**What you should do**
Reproduce all of the records below word for word, leaving the pictures out of your copy.

**Extracted information**
########
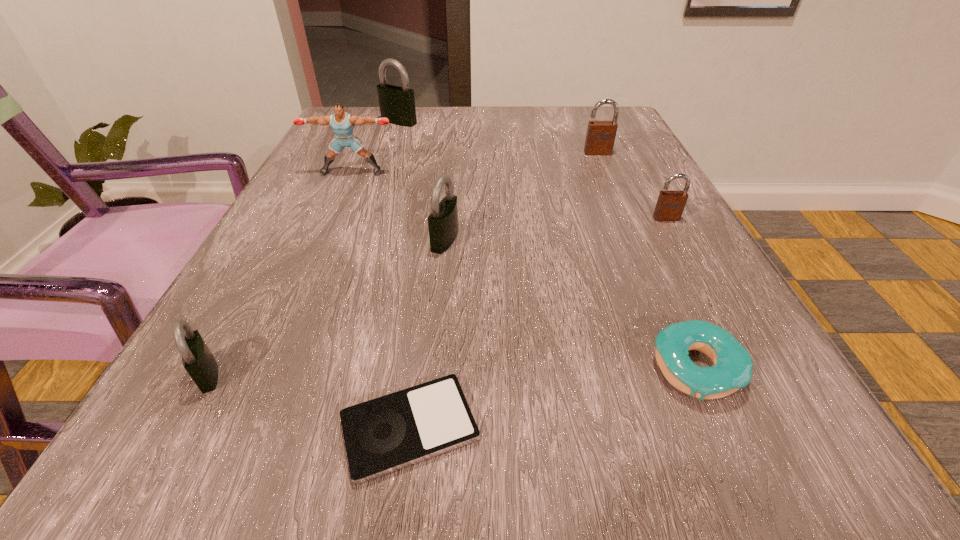
Identify the location of blank space located on the front-facing side of the right brown padlock. The width and height of the screenshot is (960, 540). (679, 241).

In order to click on vacant space located 0.190m on the left of the doughnut in this screenshot , I will do `click(500, 369)`.

Locate an element on the screen. This screenshot has height=540, width=960. vacant space located on the right of the gray iPod is located at coordinates (722, 428).

At what (x,y) coordinates should I click in order to perform the action: click on object that is positioned at the far edge. Please return your answer as a coordinate pair (x, y). This screenshot has height=540, width=960. Looking at the image, I should click on (397, 104).

Locate an element on the screen. object present at the near edge is located at coordinates (388, 433).

I want to click on puncher at the left edge, so click(x=342, y=123).

This screenshot has height=540, width=960. In order to click on doughnut located at the right edge in this screenshot , I will do `click(732, 370)`.

You are a GUI agent. You are given a task and a screenshot of the screen. Output one action in this format:
    pyautogui.click(x=<x>, y=<y>)
    Task: Click on the object that is positioned at the far left corner
    
    Given the screenshot: What is the action you would take?
    pyautogui.click(x=397, y=104)

At what (x,y) coordinates should I click in order to perform the action: click on vacant space at the far edge of the desktop. Please return your answer as a coordinate pair (x, y). Looking at the image, I should click on (555, 120).

Locate an element on the screen. This screenshot has height=540, width=960. vacant space at the near edge of the desktop is located at coordinates (539, 470).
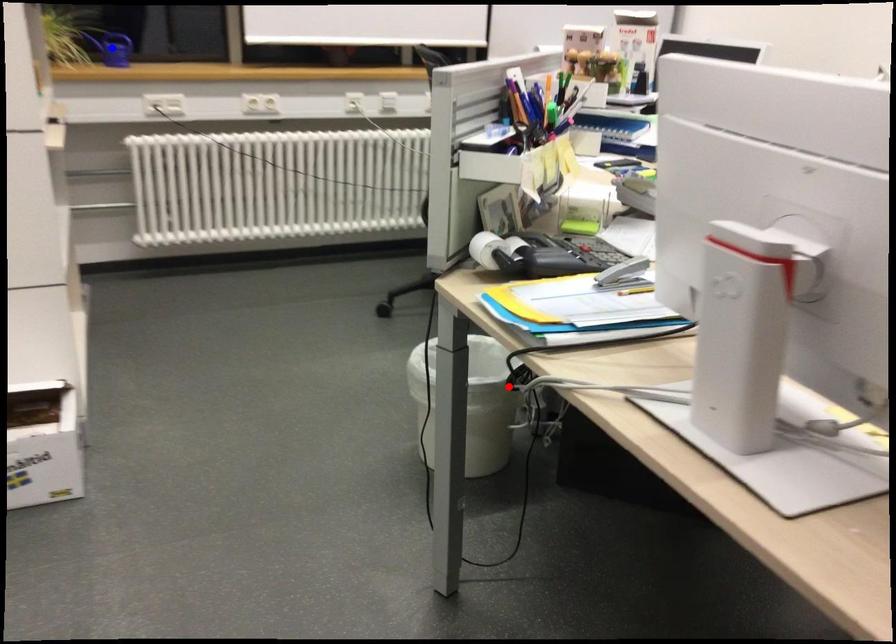
Question: In the image, two points are highlighted. Which point is nearer to the camera? Reply with the corresponding letter.

Choices:
 (A) blue point
 (B) red point

Answer: (B)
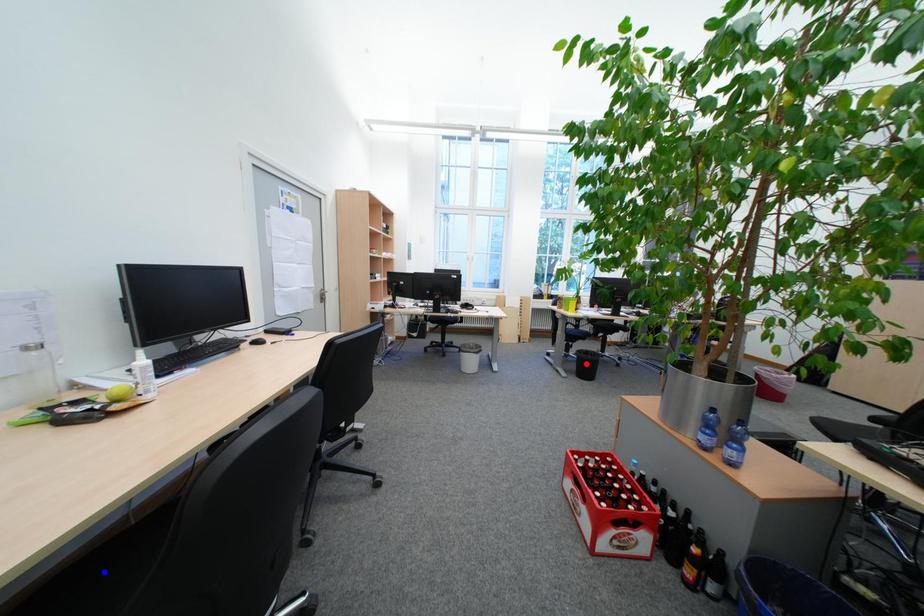
Question: In the image, two points are highlighted. Which point is nearer to the camera? Reply with the corresponding letter.

Choices:
 (A) blue point
 (B) red point

Answer: (A)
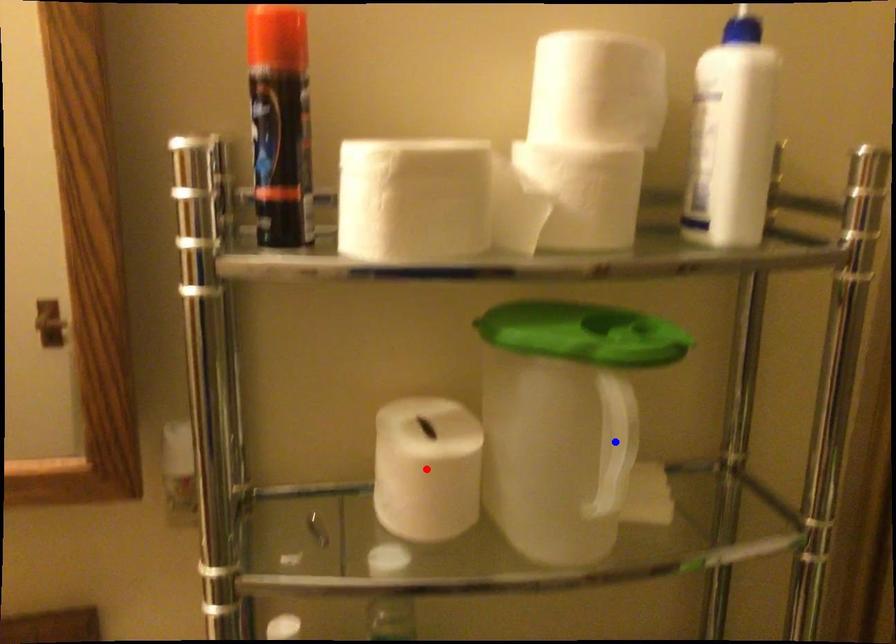
Question: Which of the two points in the image is closer to the camera?

Choices:
 (A) Blue point is closer.
 (B) Red point is closer.

Answer: (A)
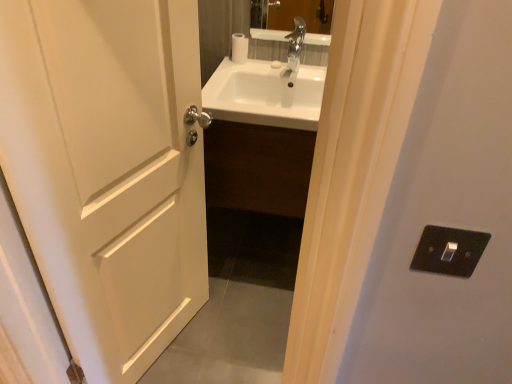
Question: Considering the relative sizes of white matte door at left and white glossy sink at center in the image provided, is white matte door at left bigger than white glossy sink at center?

Choices:
 (A) no
 (B) yes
########
**Finished task**
Identify the location of blank space located on the front-facing side of the right brown padlock. The width and height of the screenshot is (960, 540). (679, 241).

In order to click on vacant space located 0.190m on the left of the doughnut in this screenshot , I will do `click(500, 369)`.

Locate an element on the screen. This screenshot has height=540, width=960. vacant space located on the right of the gray iPod is located at coordinates (722, 428).

At what (x,y) coordinates should I click in order to perform the action: click on object that is positioned at the far edge. Please return your answer as a coordinate pair (x, y). This screenshot has height=540, width=960. Looking at the image, I should click on (397, 104).

Locate an element on the screen. object present at the near edge is located at coordinates (388, 433).

I want to click on puncher at the left edge, so click(x=342, y=123).

This screenshot has height=540, width=960. In order to click on doughnut located at the right edge in this screenshot , I will do `click(732, 370)`.

You are a GUI agent. You are given a task and a screenshot of the screen. Output one action in this format:
    pyautogui.click(x=<x>, y=<y>)
    Task: Click on the object that is positioned at the far left corner
    
    Given the screenshot: What is the action you would take?
    pyautogui.click(x=397, y=104)

At what (x,y) coordinates should I click in order to perform the action: click on vacant space at the far edge of the desktop. Please return your answer as a coordinate pair (x, y). Looking at the image, I should click on (555, 120).

Locate an element on the screen. This screenshot has height=540, width=960. vacant space at the near edge of the desktop is located at coordinates (539, 470).
Question: In the image, two points are highlighted. Which point is nearer to the camera? Reply with the corresponding letter.

Choices:
 (A) blue point
 (B) red point

Answer: (B)
Question: In the image, two points are highlighted. Which point is nearer to the camera? Reply with the corresponding letter.

Choices:
 (A) blue point
 (B) red point

Answer: (A)
Question: Which of the two points in the image is closer to the camera?

Choices:
 (A) Blue point is closer.
 (B) Red point is closer.

Answer: (A)
Question: Considering the relative sizes of white matte door at left and white glossy sink at center in the image provided, is white matte door at left bigger than white glossy sink at center?

Choices:
 (A) no
 (B) yes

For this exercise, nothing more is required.